### Data extracts
━━━

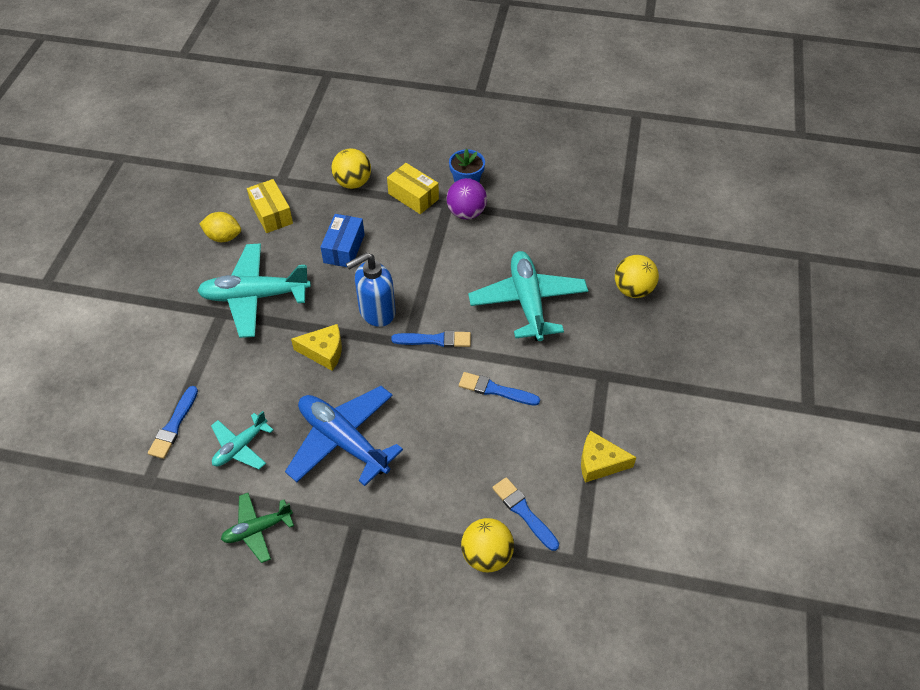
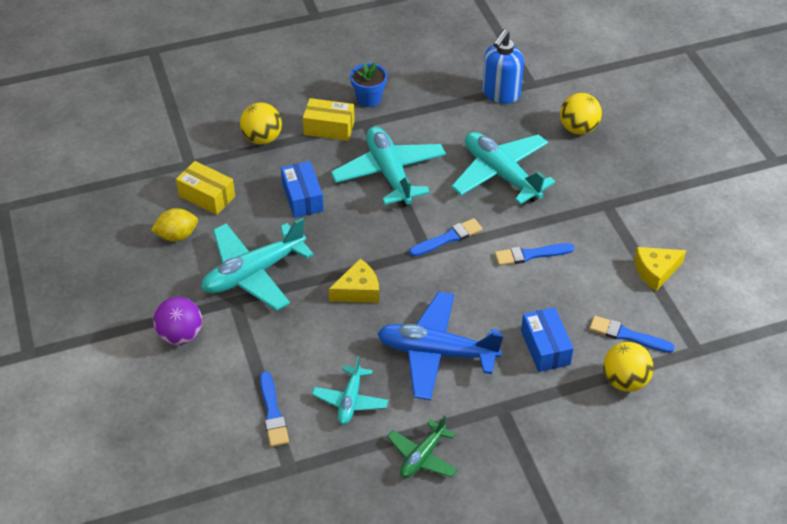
camera: 30 degrees left, 5 degrees down
blue soap dispenser [346,252,396,327] -> blue soap dispenser moved to [482,29,524,104]
purple ball [447,178,487,219] -> purple ball moved to [153,297,202,345]
none -> turquoise plane [331,126,446,207]
none -> blue box [521,307,574,372]

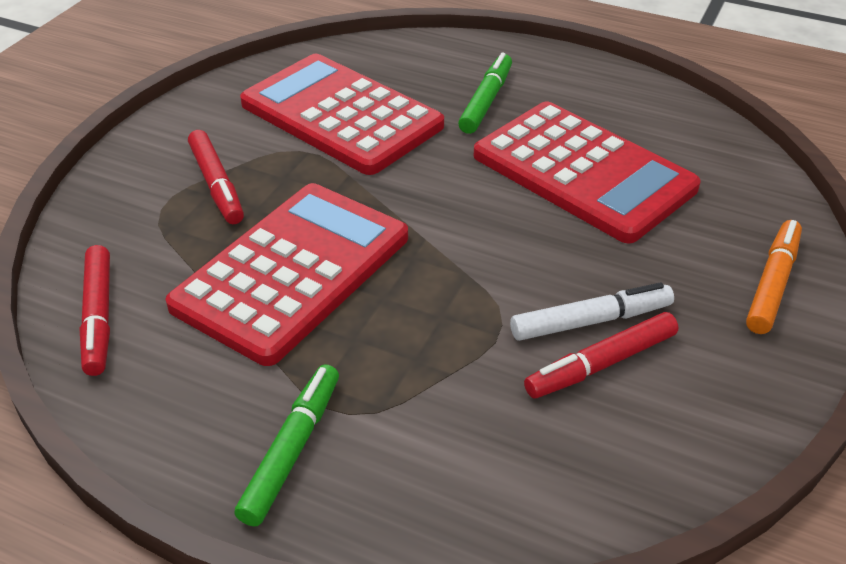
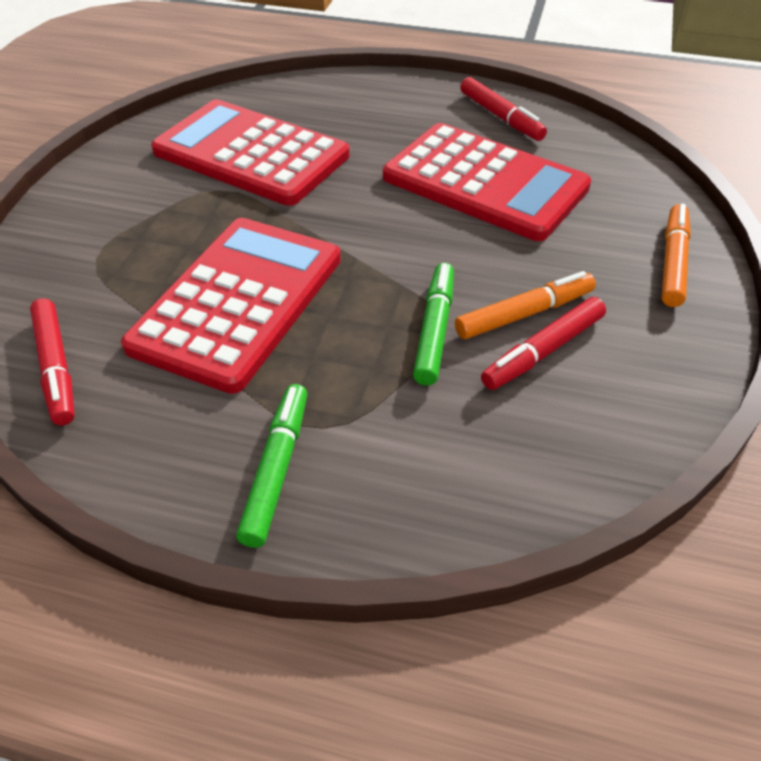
camera: 10 degrees left, 5 degrees up
red marker [188,130,244,224] -> red marker moved to [460,77,547,141]
green marker [458,53,512,134] -> green marker moved to [413,263,454,385]
white marker [510,283,674,341] -> orange marker [455,271,596,339]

━━━

### Activity
Needed here is a verbatim copy of the data from the first line through the line with "none -> turquoise plane [331,126,446,207]", without pictures.

### Written reply
camera: 30 degrees left, 5 degrees down
blue soap dispenser [346,252,396,327] -> blue soap dispenser moved to [482,29,524,104]
purple ball [447,178,487,219] -> purple ball moved to [153,297,202,345]
none -> turquoise plane [331,126,446,207]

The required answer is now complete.